____ Dataset records

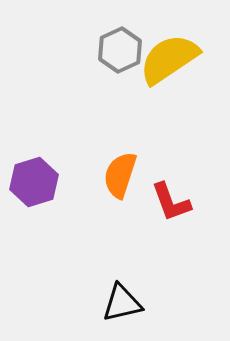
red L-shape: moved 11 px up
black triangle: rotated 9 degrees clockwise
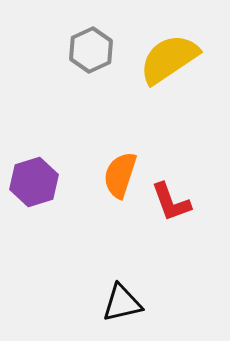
gray hexagon: moved 29 px left
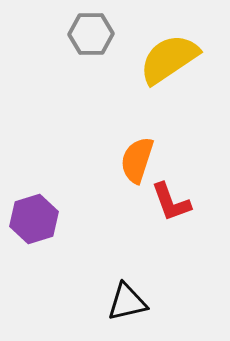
gray hexagon: moved 16 px up; rotated 24 degrees clockwise
orange semicircle: moved 17 px right, 15 px up
purple hexagon: moved 37 px down
black triangle: moved 5 px right, 1 px up
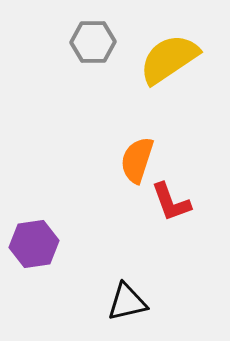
gray hexagon: moved 2 px right, 8 px down
purple hexagon: moved 25 px down; rotated 9 degrees clockwise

________

» Goal
Which lines above contain the word "degrees"? Gather all of them and copy each one in full.

» Exercise response
black triangle: rotated 9 degrees clockwise
gray hexagon: moved 16 px up; rotated 24 degrees clockwise
purple hexagon: moved 25 px down; rotated 9 degrees clockwise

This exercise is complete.